* Material provided:
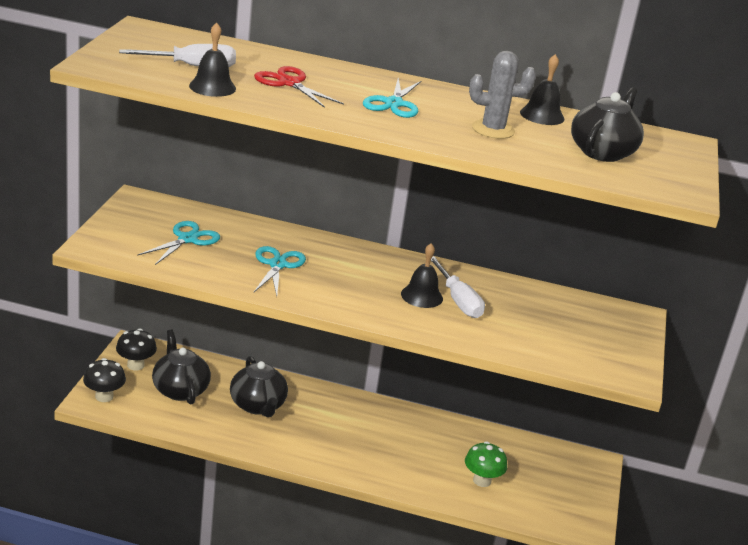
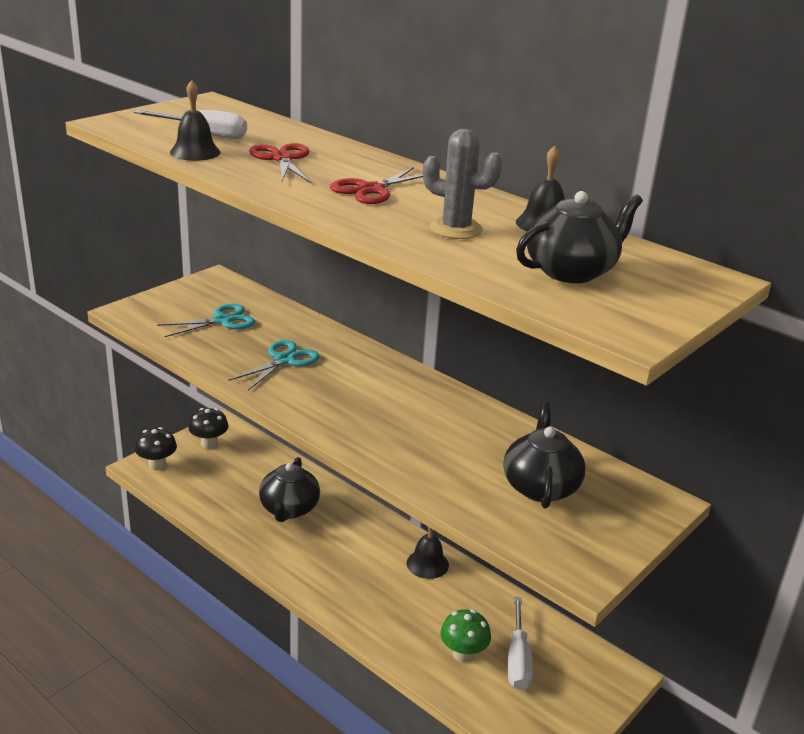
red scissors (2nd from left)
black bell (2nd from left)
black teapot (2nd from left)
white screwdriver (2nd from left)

---

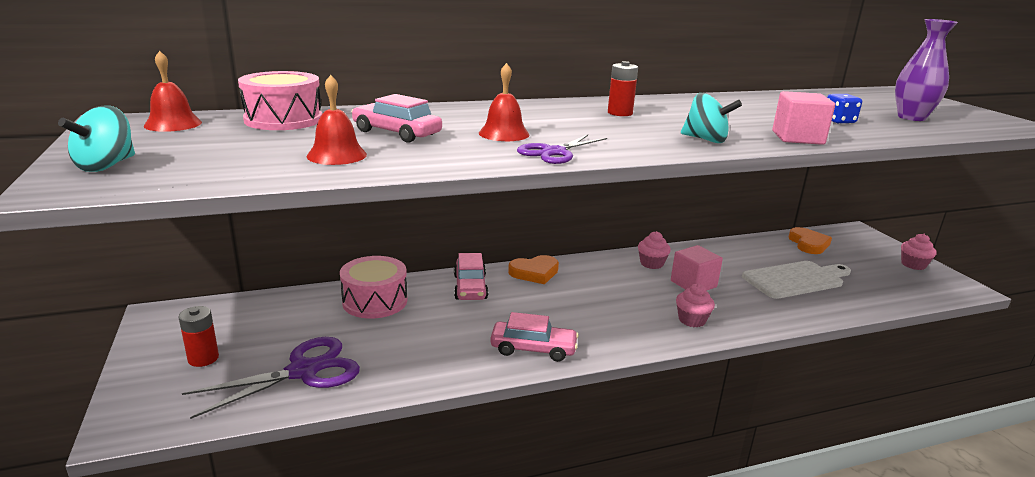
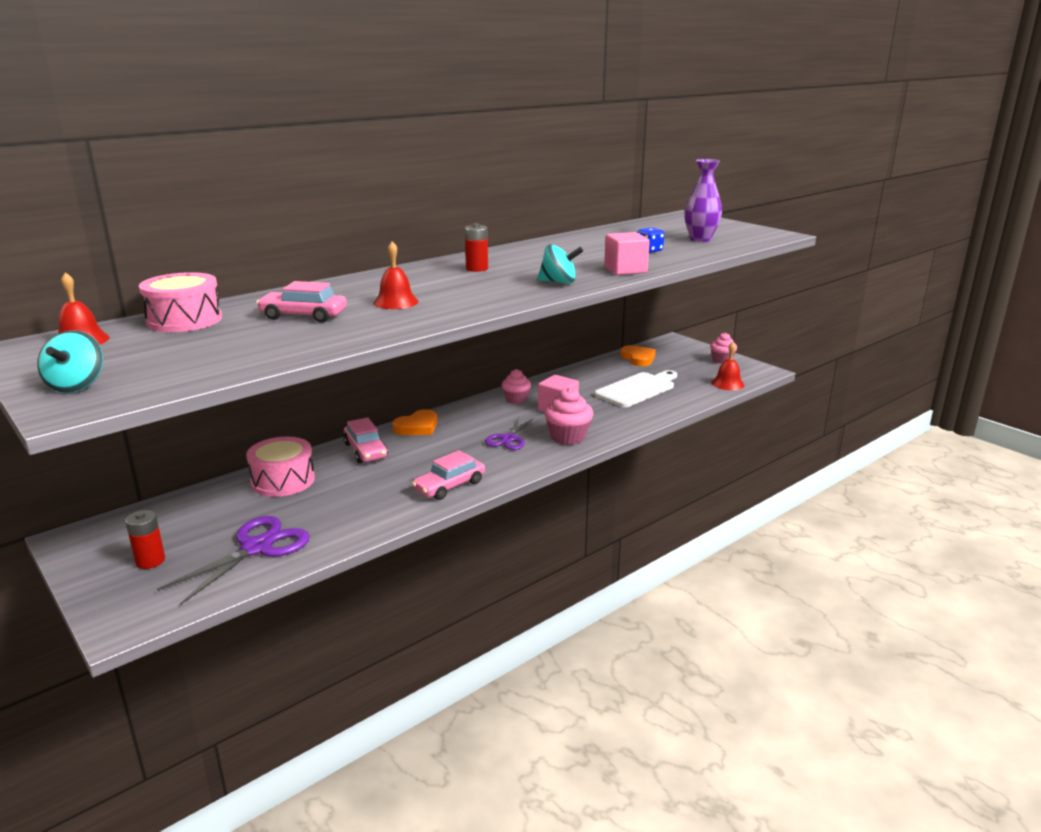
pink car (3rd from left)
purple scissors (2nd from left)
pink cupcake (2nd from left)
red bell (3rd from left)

* About this task:
Look above for the line with "red scissors (2nd from left)" and the line with "white screwdriver (2nd from left)". Write out those two lines and all the lines between them, exactly, and no others.

* The answer:
red scissors (2nd from left)
black bell (2nd from left)
black teapot (2nd from left)
white screwdriver (2nd from left)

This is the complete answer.